===== Dataset excerpt =====

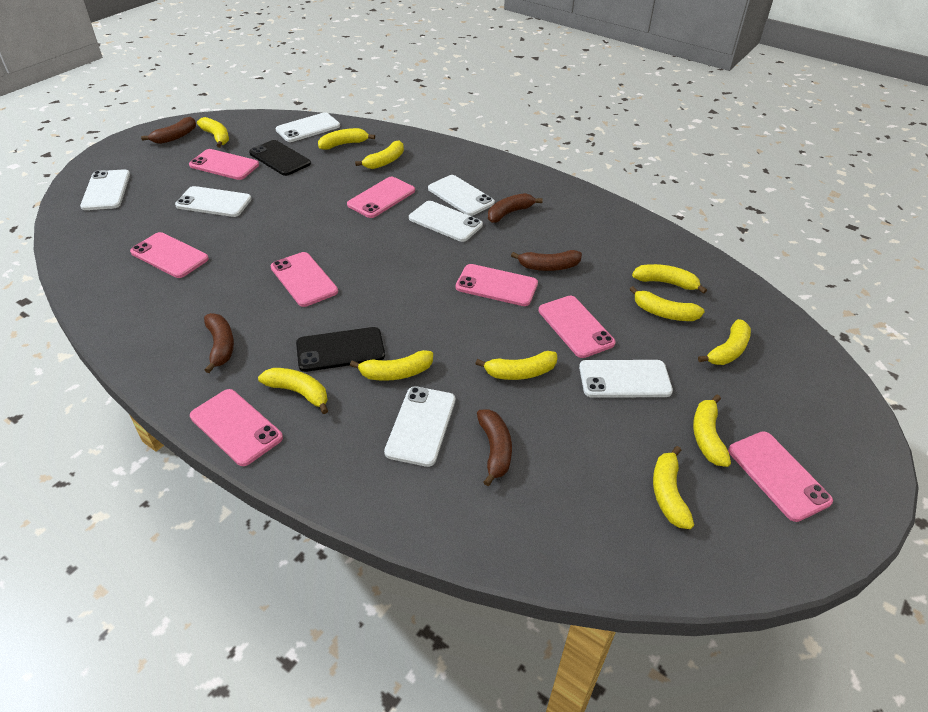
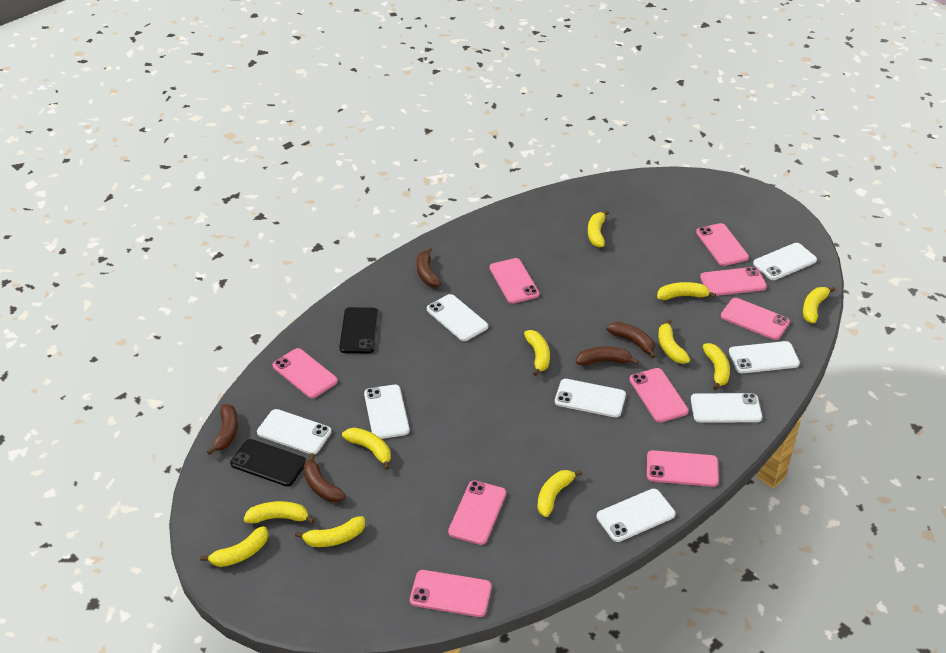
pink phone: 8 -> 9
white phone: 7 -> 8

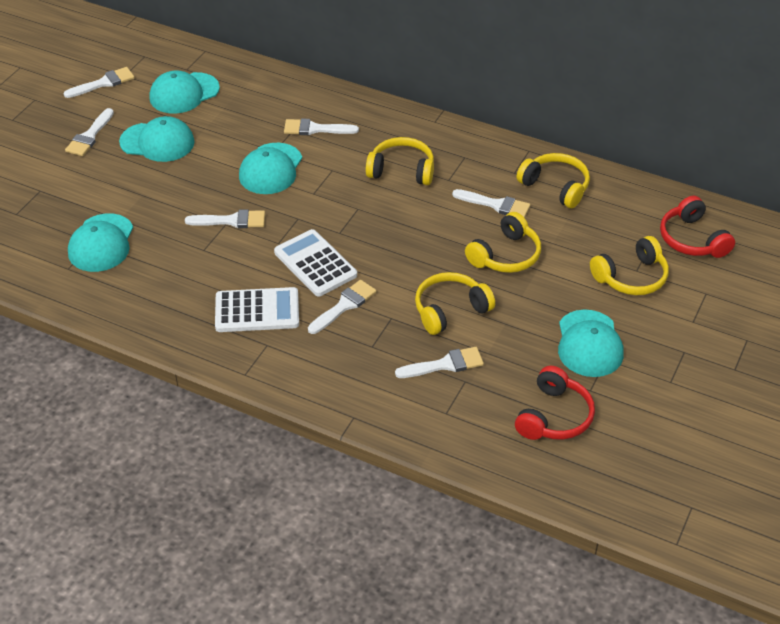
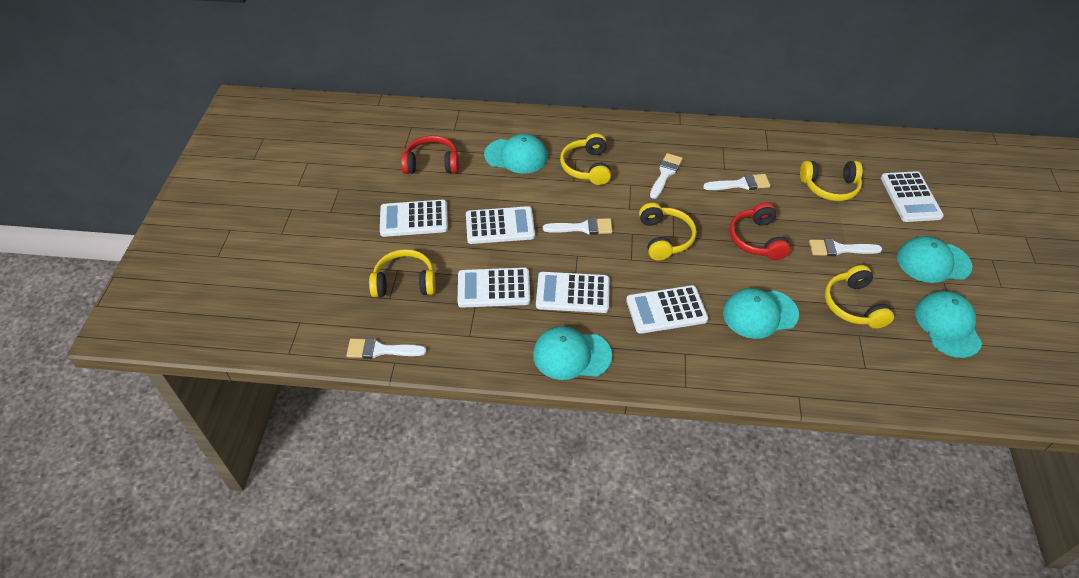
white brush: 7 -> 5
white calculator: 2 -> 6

=====

▶ **Task to carry out**: Show each line of the material above where "white" occurs.

▶ **Solution to this task**:
white phone: 7 -> 8
white brush: 7 -> 5
white calculator: 2 -> 6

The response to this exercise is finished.